╔══

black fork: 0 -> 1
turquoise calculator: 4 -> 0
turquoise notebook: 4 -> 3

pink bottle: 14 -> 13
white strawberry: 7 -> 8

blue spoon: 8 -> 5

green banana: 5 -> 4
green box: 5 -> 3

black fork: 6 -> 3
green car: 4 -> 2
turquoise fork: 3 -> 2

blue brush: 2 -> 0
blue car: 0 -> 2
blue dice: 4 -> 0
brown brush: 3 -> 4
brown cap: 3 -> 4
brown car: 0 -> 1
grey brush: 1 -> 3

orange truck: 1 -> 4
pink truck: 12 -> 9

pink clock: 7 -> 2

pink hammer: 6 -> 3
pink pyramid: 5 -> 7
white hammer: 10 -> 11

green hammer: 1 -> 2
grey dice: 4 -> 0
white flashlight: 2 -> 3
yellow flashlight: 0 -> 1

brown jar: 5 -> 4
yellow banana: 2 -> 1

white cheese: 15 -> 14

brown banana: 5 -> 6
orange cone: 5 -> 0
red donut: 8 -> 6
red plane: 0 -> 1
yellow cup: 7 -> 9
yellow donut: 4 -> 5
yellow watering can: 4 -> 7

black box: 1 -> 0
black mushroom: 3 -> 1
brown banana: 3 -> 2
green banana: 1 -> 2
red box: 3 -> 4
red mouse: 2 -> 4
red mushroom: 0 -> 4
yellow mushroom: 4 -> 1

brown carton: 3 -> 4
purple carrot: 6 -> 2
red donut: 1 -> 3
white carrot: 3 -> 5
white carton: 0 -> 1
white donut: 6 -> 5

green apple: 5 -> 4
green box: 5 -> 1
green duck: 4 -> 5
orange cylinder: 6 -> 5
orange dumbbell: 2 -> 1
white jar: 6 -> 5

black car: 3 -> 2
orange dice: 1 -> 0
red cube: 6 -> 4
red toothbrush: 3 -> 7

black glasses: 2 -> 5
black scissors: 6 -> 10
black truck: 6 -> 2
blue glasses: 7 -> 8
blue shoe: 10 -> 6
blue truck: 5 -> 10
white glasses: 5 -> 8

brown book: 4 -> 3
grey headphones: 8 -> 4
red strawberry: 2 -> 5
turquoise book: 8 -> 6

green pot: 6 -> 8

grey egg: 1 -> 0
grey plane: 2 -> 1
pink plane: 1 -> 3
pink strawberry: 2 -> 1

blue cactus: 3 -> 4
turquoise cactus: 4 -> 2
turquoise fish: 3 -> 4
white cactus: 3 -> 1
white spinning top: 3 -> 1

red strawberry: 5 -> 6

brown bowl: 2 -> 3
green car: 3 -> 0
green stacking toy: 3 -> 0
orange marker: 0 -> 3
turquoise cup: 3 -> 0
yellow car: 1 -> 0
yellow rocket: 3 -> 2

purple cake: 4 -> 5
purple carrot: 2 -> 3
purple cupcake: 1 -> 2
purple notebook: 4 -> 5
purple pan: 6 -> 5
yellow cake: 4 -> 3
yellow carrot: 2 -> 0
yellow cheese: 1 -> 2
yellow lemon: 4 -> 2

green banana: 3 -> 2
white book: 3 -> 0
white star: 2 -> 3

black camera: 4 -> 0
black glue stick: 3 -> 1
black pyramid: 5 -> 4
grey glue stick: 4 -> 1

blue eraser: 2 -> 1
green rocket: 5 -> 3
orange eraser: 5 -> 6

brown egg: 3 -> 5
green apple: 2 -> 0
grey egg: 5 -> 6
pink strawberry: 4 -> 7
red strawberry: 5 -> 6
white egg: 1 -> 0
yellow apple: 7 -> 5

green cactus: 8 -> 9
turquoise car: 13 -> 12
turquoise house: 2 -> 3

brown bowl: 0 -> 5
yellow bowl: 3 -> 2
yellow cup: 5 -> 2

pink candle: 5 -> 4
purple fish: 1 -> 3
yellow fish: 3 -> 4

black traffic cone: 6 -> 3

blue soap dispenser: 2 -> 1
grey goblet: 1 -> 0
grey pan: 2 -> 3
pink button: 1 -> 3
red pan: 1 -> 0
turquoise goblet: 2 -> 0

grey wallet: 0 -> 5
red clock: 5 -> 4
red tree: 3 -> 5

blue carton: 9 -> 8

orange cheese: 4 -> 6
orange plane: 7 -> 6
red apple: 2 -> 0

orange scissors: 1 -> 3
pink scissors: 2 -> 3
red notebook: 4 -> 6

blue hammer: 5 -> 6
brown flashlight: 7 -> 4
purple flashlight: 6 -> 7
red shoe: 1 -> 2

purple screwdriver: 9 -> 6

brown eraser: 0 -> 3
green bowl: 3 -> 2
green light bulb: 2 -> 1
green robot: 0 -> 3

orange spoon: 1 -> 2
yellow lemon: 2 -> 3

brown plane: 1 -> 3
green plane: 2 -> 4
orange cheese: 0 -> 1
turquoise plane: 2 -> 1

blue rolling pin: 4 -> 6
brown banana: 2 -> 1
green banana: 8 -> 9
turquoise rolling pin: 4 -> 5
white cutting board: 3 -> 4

╚══

## INSTRUCTIONS FOR THE TASK
Please copy every line of the records above in which "carton" appears.

## SOLUTION
brown carton: 3 -> 4
white carton: 0 -> 1
blue carton: 9 -> 8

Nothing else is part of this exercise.